Extracted data entries
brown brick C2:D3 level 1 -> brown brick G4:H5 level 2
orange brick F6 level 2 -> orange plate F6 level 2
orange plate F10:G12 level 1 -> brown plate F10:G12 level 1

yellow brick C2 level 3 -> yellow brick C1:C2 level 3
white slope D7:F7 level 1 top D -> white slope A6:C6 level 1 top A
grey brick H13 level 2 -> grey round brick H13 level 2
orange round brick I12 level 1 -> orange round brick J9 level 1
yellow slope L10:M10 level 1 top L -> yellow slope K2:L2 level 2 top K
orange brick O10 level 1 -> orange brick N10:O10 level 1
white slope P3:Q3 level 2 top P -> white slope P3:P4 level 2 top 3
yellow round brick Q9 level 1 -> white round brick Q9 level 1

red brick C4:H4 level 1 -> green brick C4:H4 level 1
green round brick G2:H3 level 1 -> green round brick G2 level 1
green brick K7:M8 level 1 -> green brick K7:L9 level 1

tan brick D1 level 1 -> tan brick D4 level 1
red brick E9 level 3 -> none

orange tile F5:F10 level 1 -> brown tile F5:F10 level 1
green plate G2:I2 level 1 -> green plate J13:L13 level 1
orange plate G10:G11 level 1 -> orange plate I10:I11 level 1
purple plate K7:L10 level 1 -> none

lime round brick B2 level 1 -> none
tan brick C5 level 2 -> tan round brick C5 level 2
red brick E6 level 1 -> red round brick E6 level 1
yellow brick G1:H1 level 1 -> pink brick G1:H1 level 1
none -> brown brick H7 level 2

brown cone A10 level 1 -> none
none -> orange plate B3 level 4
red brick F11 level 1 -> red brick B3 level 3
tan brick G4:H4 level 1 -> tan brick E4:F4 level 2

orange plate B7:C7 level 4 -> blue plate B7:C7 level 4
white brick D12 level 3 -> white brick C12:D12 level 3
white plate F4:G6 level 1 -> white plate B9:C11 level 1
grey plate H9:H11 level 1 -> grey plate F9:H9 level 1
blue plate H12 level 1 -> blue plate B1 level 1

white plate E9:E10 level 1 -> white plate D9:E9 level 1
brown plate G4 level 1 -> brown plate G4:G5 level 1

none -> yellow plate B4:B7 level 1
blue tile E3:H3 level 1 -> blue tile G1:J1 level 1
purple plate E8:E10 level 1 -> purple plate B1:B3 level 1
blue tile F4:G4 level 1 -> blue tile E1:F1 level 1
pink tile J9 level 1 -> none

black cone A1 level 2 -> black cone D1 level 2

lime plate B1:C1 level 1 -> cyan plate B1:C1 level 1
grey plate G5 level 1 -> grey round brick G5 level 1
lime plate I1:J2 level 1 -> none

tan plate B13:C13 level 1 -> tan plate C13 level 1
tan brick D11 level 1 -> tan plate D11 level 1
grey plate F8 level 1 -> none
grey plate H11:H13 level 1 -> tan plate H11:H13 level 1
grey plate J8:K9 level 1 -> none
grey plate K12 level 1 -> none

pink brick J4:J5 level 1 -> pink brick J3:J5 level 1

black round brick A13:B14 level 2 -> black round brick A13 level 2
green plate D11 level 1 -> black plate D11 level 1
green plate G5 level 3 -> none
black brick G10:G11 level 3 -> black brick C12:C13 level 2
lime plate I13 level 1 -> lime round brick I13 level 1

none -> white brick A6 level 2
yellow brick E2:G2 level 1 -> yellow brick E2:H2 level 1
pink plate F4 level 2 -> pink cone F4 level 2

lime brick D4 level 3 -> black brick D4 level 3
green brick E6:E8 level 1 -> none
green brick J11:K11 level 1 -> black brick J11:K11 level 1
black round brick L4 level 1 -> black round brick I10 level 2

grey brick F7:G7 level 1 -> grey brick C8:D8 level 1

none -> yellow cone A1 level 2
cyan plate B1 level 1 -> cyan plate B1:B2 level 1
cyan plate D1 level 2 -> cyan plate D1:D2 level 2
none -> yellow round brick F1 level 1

What you will do
The answer should hold only the lines from the start of the records above through the line containing "yellow round brick Q9", each set down exactly.

Solution below
brown brick C2:D3 level 1 -> brown brick G4:H5 level 2
orange brick F6 level 2 -> orange plate F6 level 2
orange plate F10:G12 level 1 -> brown plate F10:G12 level 1

yellow brick C2 level 3 -> yellow brick C1:C2 level 3
white slope D7:F7 level 1 top D -> white slope A6:C6 level 1 top A
grey brick H13 level 2 -> grey round brick H13 level 2
orange round brick I12 level 1 -> orange round brick J9 level 1
yellow slope L10:M10 level 1 top L -> yellow slope K2:L2 level 2 top K
orange brick O10 level 1 -> orange brick N10:O10 level 1
white slope P3:Q3 level 2 top P -> white slope P3:P4 level 2 top 3
yellow round brick Q9 level 1 -> white round brick Q9 level 1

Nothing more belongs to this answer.